EXERCISE PROMPT: On every line of the listing, check for "orange"; copy the lines that have it.

RECORDS PROVIDED:
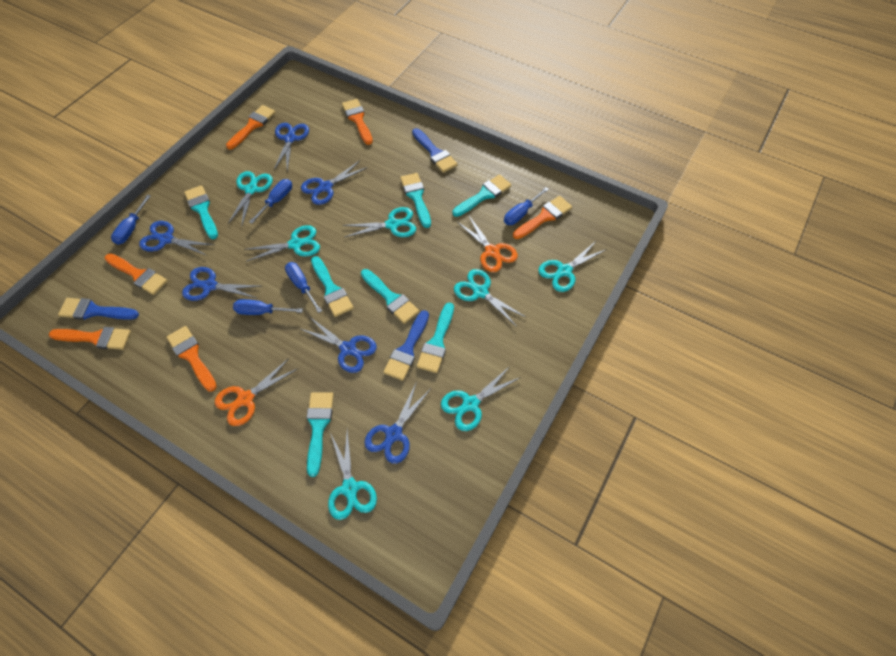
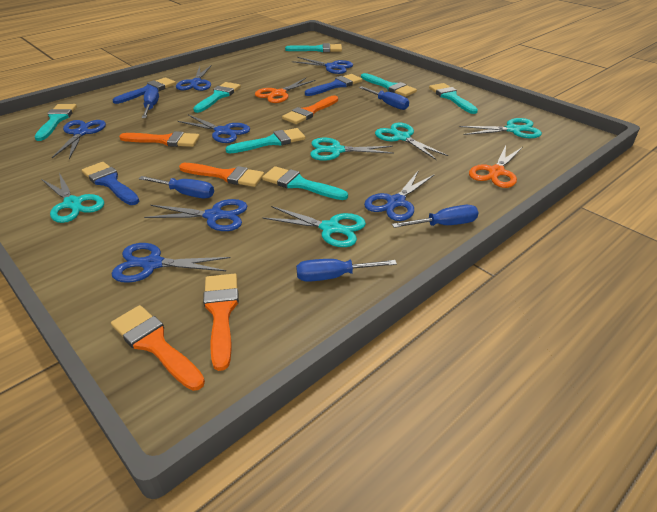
blue scissors: 6 -> 7
orange brush: 6 -> 5
turquoise scissors: 7 -> 5

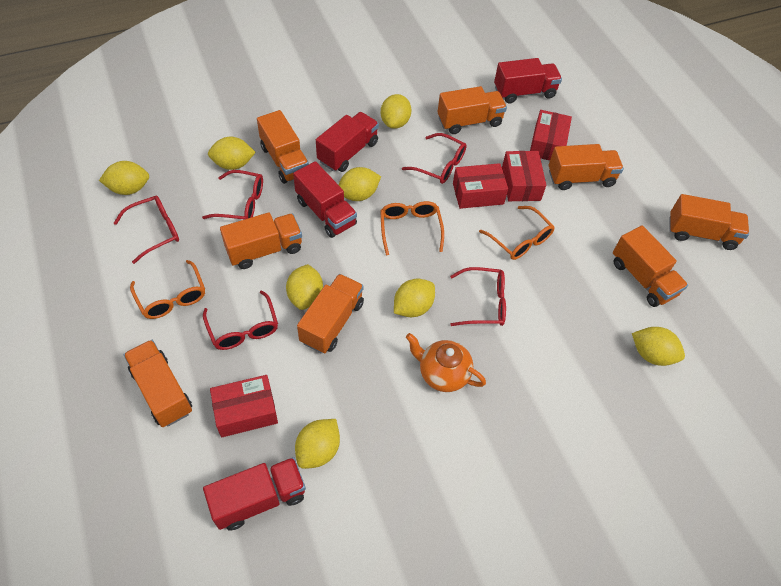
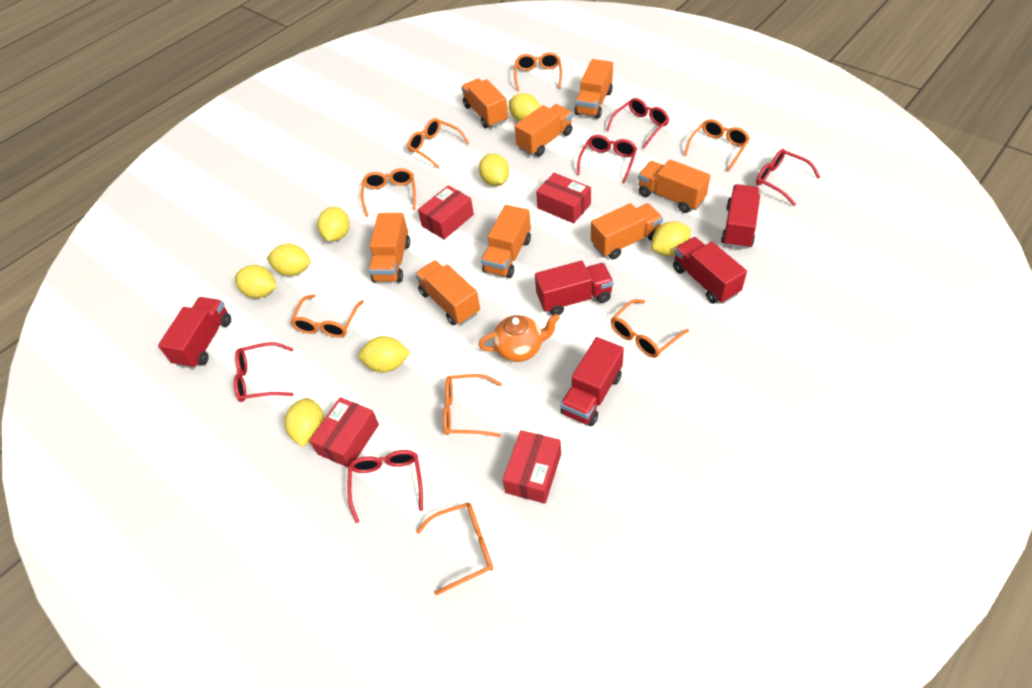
orange glasses: 3 -> 8
red truck: 4 -> 5

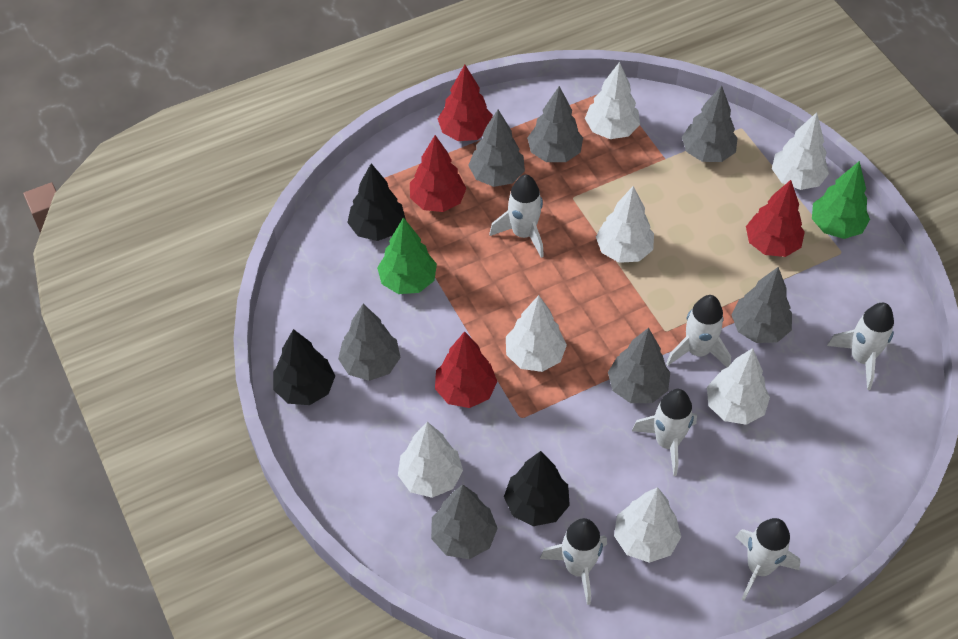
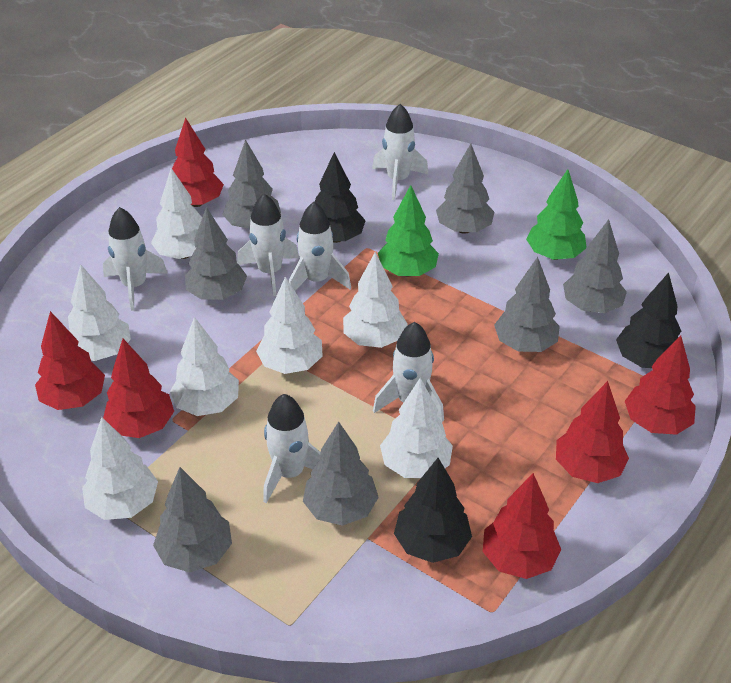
red tree: 4 -> 6

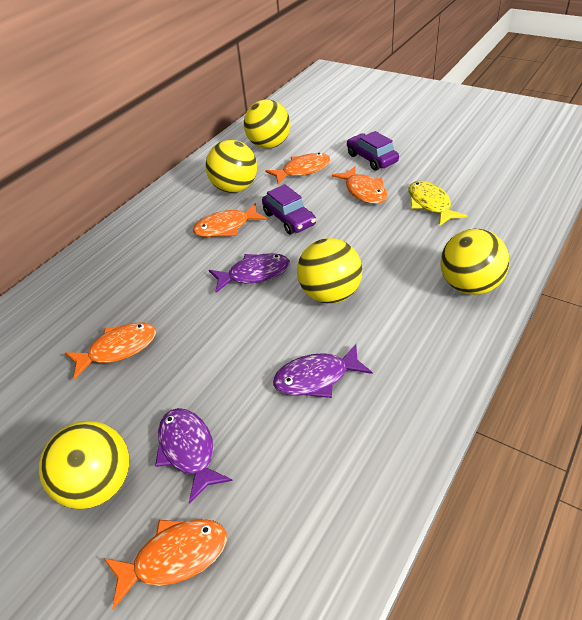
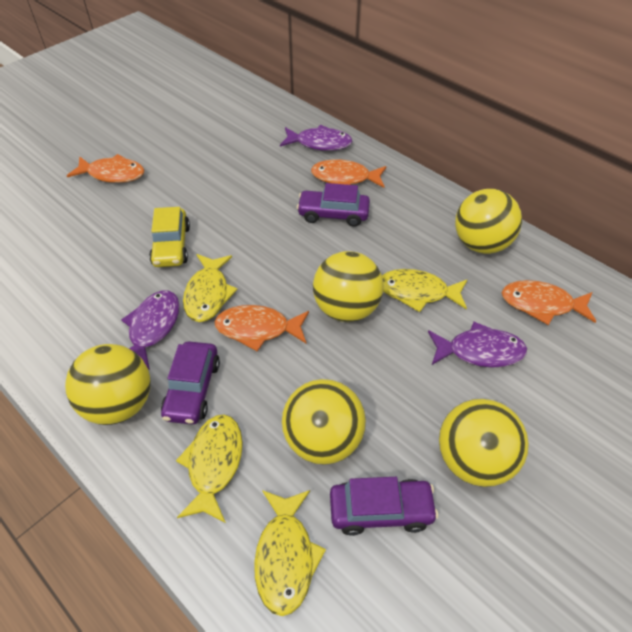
orange fish: 5 -> 4
purple car: 2 -> 3
yellow car: 0 -> 1
yellow fish: 1 -> 4

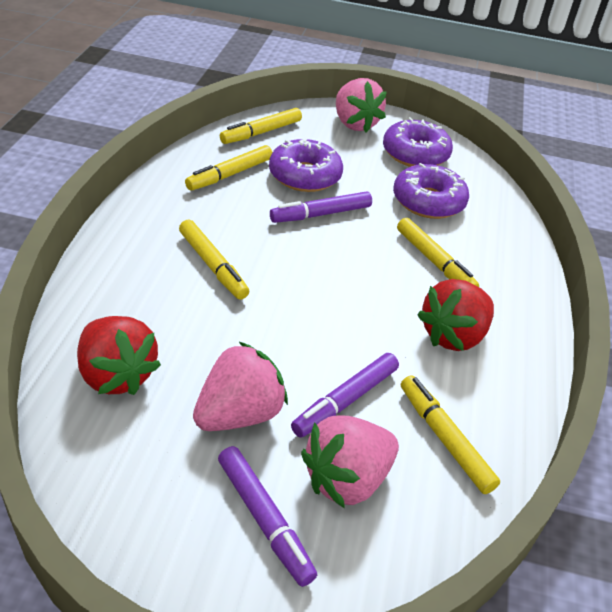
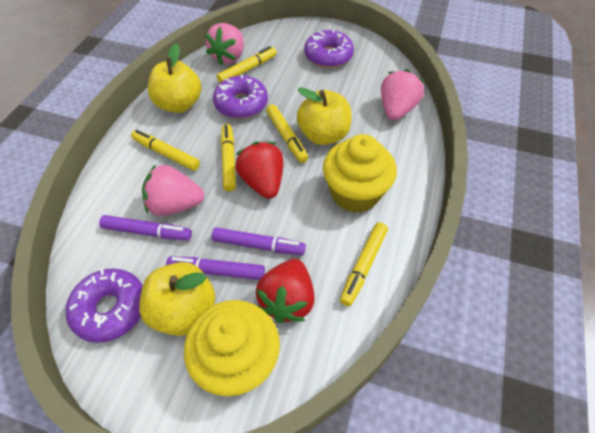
yellow apple: 0 -> 3
yellow cupcake: 0 -> 2

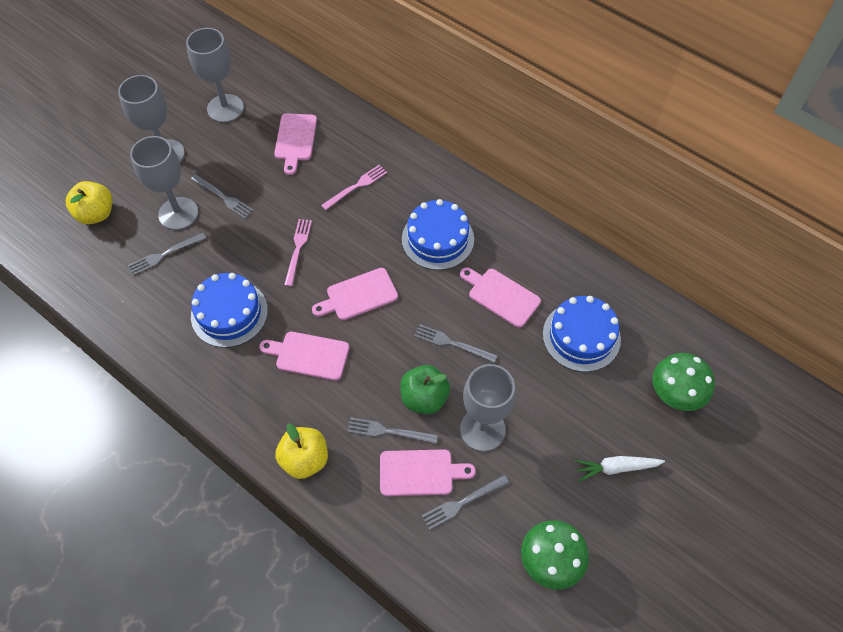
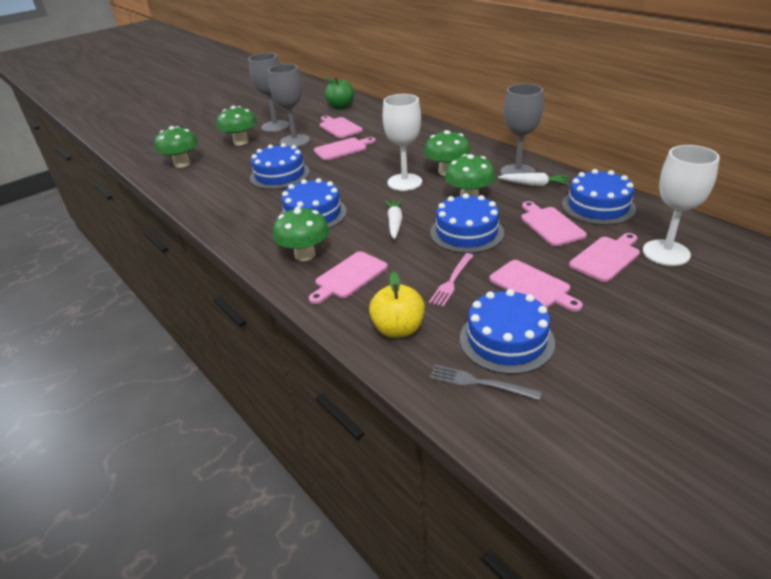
blue cake: 3 -> 5
green mushroom: 2 -> 5
grey fork: 5 -> 1
grey goblet: 4 -> 3
pink cutting board: 5 -> 6
pink fork: 2 -> 1
white carrot: 1 -> 2
white goblet: 0 -> 2
yellow apple: 2 -> 1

WRITTEN ANSWER:
orange brush: 6 -> 5
orange glasses: 3 -> 8
orange fish: 5 -> 4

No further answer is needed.